Data shown ->
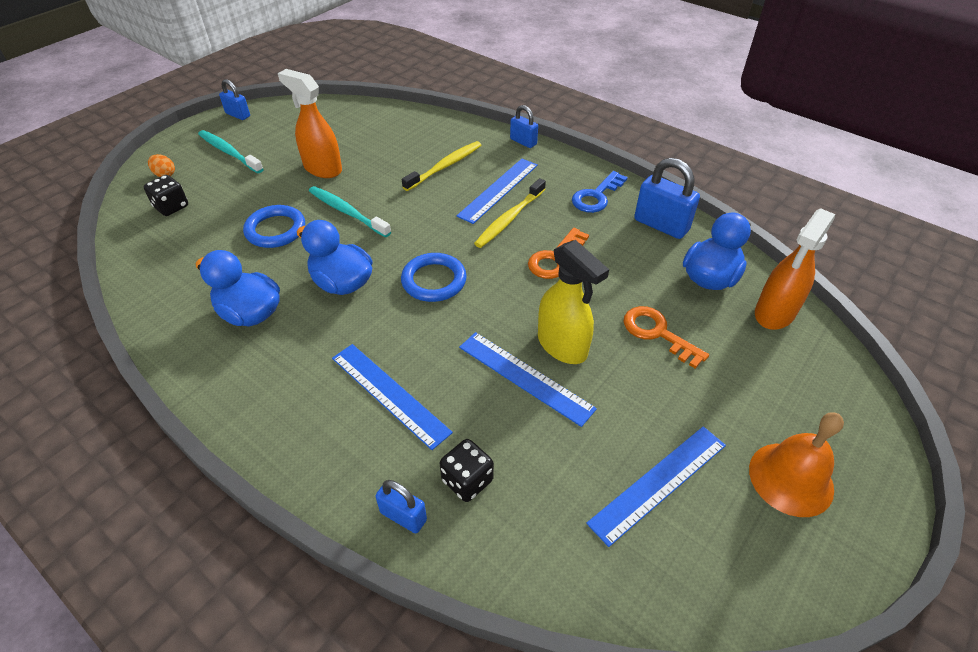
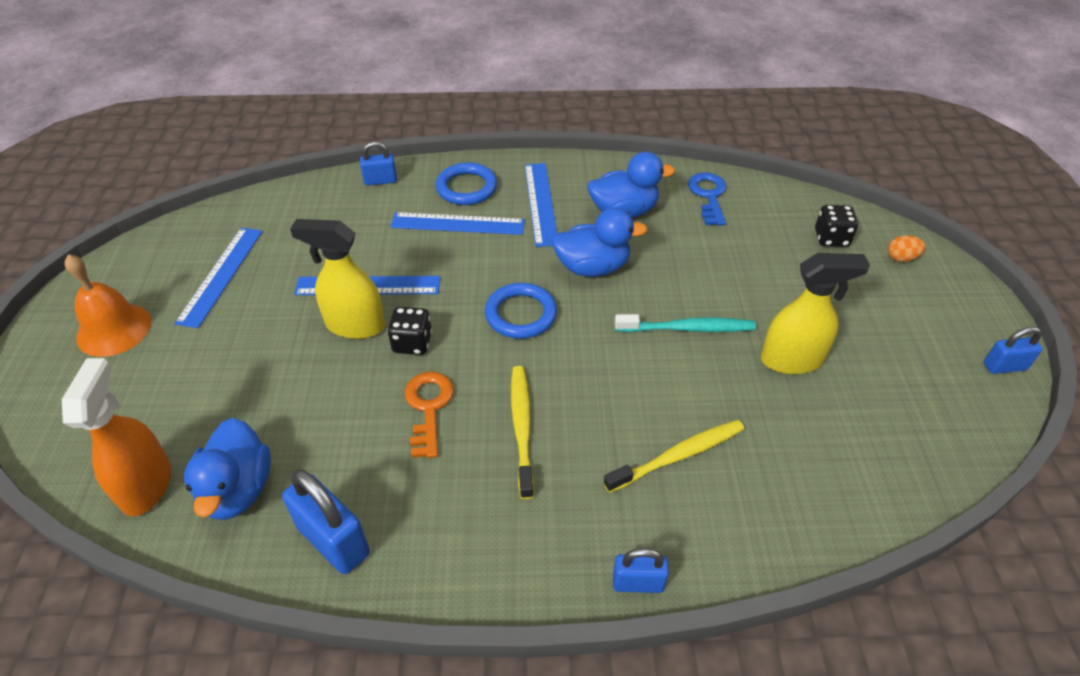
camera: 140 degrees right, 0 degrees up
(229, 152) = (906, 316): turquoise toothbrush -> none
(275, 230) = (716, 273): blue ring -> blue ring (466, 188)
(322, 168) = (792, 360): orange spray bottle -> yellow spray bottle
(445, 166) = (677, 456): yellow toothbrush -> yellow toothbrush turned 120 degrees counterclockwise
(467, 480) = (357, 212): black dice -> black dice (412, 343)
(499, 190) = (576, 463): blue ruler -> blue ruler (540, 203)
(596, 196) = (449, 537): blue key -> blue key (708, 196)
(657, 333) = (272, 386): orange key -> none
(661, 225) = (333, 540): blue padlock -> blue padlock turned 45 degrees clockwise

---

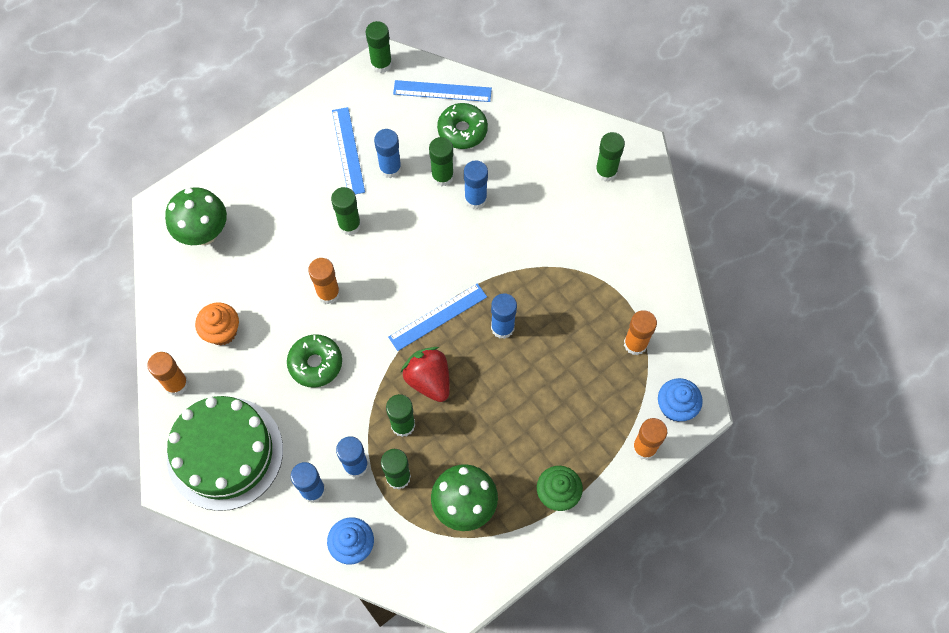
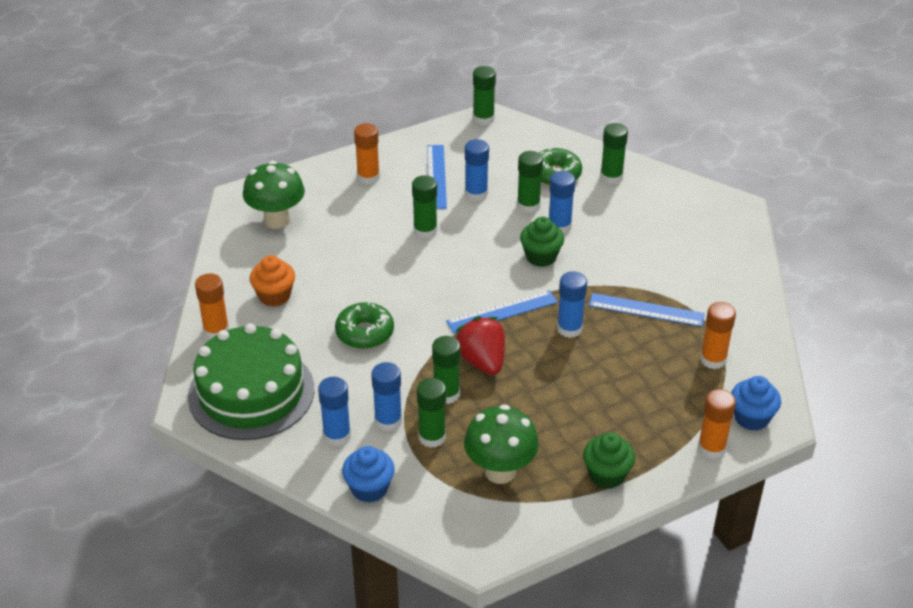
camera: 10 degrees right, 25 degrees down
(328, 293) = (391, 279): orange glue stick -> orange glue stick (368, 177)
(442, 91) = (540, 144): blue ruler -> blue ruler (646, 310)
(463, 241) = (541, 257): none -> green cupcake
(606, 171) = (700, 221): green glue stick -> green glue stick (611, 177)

...

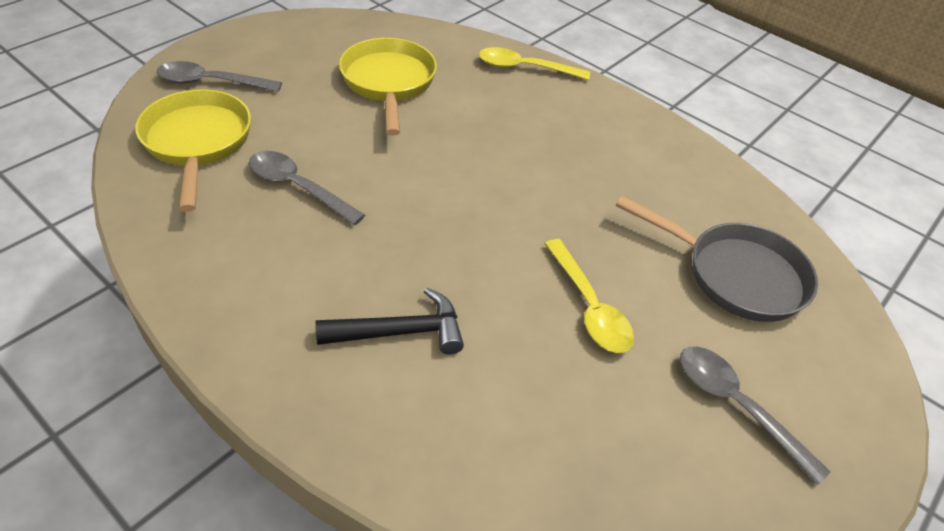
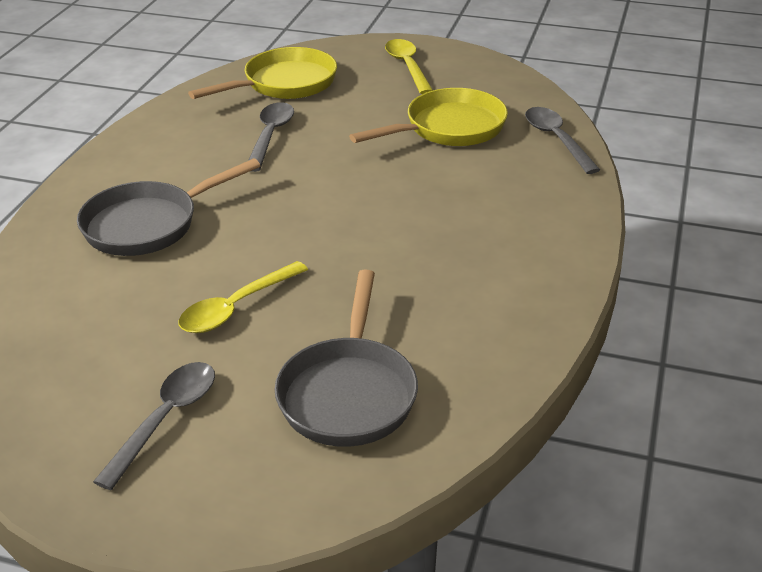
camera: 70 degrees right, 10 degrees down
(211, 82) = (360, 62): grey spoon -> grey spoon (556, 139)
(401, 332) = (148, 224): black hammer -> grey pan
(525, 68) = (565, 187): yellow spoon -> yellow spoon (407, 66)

Your task -> Extract from the listing above the lines between the line containing "camera: 140 degrees right, 0 degrees up" and the line containing "(499, 190) = (576, 463): blue", keeping both of those lines. Output nothing else.

Response box ->
camera: 140 degrees right, 0 degrees up
(229, 152) = (906, 316): turquoise toothbrush -> none
(275, 230) = (716, 273): blue ring -> blue ring (466, 188)
(322, 168) = (792, 360): orange spray bottle -> yellow spray bottle
(445, 166) = (677, 456): yellow toothbrush -> yellow toothbrush turned 120 degrees counterclockwise
(467, 480) = (357, 212): black dice -> black dice (412, 343)
(499, 190) = (576, 463): blue ruler -> blue ruler (540, 203)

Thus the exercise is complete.